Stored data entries
★ ★ ★ ★ ★

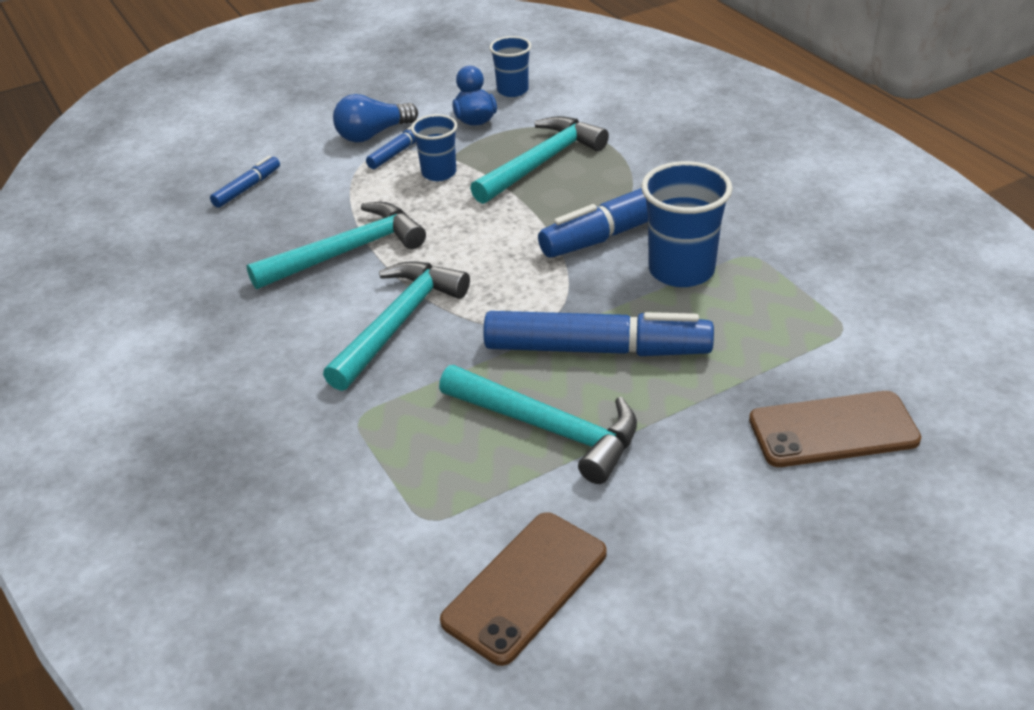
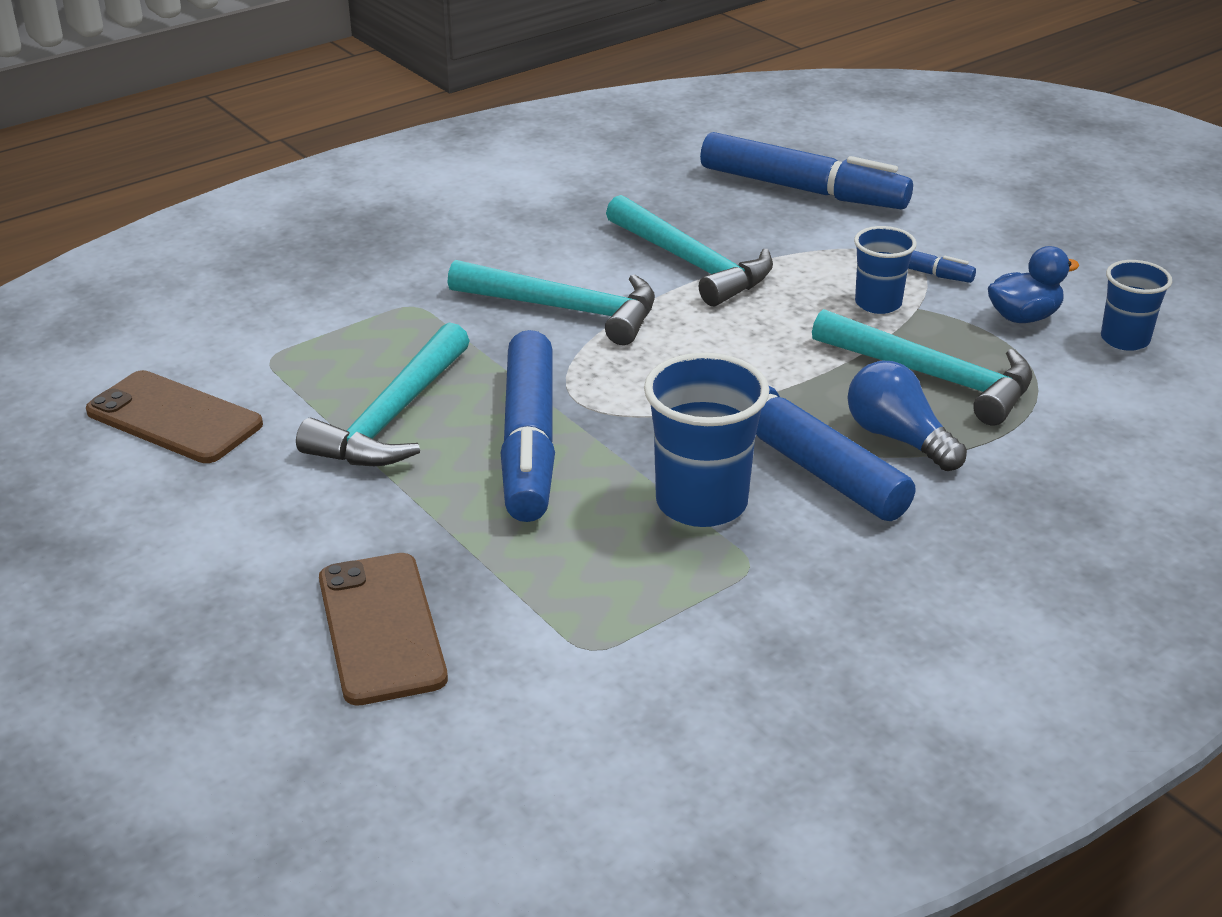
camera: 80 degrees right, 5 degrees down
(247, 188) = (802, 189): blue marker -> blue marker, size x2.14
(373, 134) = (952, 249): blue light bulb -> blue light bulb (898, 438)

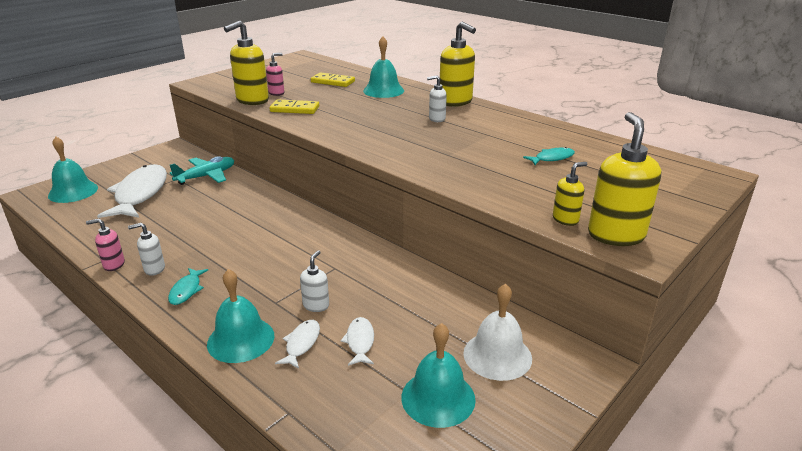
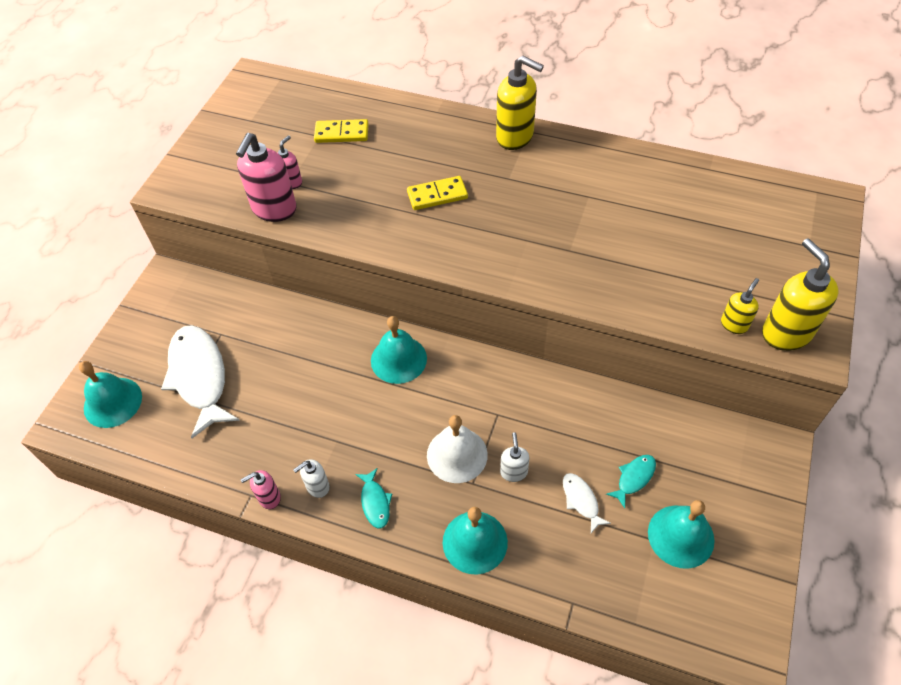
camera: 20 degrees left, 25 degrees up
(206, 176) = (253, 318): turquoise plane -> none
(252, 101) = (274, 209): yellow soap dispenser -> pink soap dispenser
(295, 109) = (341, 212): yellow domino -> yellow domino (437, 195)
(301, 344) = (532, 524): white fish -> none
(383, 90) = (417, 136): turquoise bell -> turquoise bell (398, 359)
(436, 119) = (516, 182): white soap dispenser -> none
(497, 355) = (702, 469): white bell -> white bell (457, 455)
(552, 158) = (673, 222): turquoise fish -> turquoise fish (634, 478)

★ ★ ★ ★ ★

#### [The task]
Retype the lines exactly. Begin at the one that holds "(247, 188) = (802, 189): blue", stop at the last line of the entries above, and drop the pictures.

#### [Solved exercise]
(247, 188) = (802, 189): blue marker -> blue marker, size x2.14
(373, 134) = (952, 249): blue light bulb -> blue light bulb (898, 438)

camera: 20 degrees left, 25 degrees up
(206, 176) = (253, 318): turquoise plane -> none
(252, 101) = (274, 209): yellow soap dispenser -> pink soap dispenser
(295, 109) = (341, 212): yellow domino -> yellow domino (437, 195)
(301, 344) = (532, 524): white fish -> none
(383, 90) = (417, 136): turquoise bell -> turquoise bell (398, 359)
(436, 119) = (516, 182): white soap dispenser -> none
(497, 355) = (702, 469): white bell -> white bell (457, 455)
(552, 158) = (673, 222): turquoise fish -> turquoise fish (634, 478)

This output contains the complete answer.